TRY IT → Return, word for word, only the lines from the one containing "grey plate F1 level" through the last line of the entries.

--

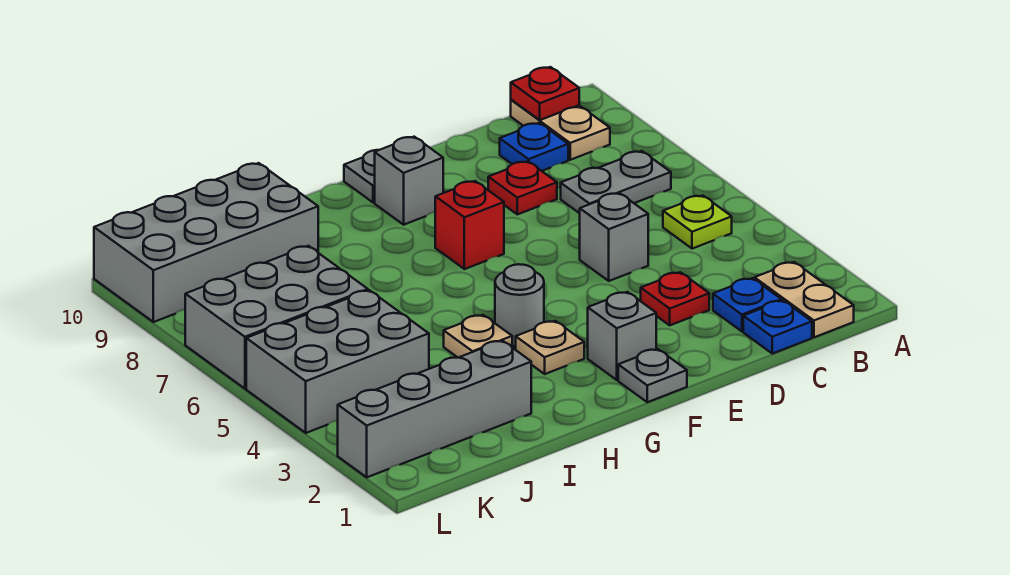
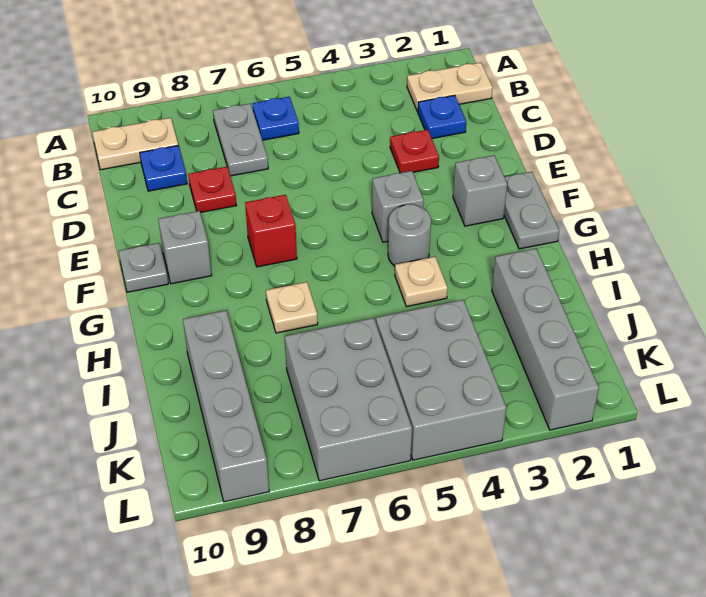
lime plate B5 level 1 -> none
red plate B10 level 2 -> none
blue plate C1 level 1 -> blue plate B6 level 1
grey brick D5 level 1 -> grey brick F4 level 1
grey plate F1 level 1 -> grey plate F1:G1 level 1
tan plate G3 level 1 -> tan plate H7 level 1
grey brick I9:L10 level 1 -> grey brick I9:L9 level 1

--

TASK ANSWER →
grey plate F1 level 1 -> grey plate F1:G1 level 1
tan plate G3 level 1 -> tan plate H7 level 1
grey brick I9:L10 level 1 -> grey brick I9:L9 level 1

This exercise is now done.